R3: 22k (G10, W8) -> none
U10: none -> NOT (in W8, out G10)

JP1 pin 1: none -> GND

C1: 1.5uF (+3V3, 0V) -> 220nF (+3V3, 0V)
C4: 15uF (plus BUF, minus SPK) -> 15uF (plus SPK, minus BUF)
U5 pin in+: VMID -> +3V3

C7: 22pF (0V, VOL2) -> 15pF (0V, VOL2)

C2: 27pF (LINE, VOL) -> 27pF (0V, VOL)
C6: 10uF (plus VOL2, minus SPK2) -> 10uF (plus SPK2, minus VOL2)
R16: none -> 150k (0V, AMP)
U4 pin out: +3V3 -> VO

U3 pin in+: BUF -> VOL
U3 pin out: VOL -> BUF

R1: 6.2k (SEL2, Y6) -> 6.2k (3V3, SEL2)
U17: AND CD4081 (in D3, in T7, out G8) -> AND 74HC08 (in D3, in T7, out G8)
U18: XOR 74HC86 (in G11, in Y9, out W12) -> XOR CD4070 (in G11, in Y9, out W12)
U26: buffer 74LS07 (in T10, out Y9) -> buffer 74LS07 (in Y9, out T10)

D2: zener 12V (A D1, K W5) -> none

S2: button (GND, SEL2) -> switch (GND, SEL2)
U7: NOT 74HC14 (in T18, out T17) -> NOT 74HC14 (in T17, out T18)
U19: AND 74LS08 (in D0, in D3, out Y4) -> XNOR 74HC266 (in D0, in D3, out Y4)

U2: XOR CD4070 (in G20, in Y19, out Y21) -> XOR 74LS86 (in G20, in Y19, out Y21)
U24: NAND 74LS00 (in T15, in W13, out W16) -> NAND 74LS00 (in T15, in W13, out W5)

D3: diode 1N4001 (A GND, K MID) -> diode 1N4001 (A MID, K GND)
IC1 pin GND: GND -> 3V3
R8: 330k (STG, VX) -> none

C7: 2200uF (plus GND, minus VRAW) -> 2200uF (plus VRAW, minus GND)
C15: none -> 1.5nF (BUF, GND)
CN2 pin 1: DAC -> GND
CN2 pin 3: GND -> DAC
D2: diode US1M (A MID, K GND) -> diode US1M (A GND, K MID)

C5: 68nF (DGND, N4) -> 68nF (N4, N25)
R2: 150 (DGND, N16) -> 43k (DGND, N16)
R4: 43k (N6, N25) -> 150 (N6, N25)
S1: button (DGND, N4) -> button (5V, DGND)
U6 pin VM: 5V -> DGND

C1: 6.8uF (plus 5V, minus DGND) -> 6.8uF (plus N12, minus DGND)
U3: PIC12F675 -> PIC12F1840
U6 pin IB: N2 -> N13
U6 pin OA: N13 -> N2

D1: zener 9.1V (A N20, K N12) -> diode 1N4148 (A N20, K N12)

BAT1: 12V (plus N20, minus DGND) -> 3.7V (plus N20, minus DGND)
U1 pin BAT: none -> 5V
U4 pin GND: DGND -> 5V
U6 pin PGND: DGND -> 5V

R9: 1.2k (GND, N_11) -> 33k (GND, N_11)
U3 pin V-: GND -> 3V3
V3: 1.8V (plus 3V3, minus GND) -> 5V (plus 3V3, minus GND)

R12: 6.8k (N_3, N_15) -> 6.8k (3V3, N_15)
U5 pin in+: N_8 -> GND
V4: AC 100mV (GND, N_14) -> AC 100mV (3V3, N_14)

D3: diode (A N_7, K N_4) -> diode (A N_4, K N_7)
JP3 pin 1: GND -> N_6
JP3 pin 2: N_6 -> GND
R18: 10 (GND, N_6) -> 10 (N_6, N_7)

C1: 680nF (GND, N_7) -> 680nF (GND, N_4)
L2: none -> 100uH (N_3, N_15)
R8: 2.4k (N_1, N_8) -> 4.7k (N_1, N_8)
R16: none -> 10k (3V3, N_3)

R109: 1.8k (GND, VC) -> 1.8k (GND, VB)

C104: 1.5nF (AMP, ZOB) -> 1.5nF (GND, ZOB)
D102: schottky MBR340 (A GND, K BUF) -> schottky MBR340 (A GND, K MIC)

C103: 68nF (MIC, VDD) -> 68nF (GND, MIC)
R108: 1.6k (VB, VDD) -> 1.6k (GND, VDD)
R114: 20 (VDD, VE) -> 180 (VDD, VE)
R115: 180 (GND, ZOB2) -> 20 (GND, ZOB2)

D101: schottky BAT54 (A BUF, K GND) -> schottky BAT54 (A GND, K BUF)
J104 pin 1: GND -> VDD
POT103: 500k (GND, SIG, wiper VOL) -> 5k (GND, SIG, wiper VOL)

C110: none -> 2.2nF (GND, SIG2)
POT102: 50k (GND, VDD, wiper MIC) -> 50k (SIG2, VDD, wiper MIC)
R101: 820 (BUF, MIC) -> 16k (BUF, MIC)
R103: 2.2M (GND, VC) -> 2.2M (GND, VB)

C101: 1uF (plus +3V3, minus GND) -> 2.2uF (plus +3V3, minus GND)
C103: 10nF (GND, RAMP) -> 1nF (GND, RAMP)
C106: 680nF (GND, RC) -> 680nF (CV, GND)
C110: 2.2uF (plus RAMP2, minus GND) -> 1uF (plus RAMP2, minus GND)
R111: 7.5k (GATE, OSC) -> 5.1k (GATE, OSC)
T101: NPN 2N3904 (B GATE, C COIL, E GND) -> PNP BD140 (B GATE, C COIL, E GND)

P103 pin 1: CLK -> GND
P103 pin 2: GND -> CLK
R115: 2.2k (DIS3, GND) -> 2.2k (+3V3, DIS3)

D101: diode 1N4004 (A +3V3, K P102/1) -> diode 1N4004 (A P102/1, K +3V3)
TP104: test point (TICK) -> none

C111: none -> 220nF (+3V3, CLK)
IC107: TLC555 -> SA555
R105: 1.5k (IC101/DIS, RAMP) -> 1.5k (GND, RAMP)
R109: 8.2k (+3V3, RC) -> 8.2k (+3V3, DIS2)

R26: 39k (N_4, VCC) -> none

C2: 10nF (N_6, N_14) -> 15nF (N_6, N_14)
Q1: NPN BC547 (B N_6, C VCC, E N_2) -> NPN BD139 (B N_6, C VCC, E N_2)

EXERCISE DETAILS:
Every line above holding the string "schottky" should be listed.

EXERCISE ANSWER:
D102: schottky MBR340 (A GND, K BUF) -> schottky MBR340 (A GND, K MIC)
D101: schottky BAT54 (A BUF, K GND) -> schottky BAT54 (A GND, K BUF)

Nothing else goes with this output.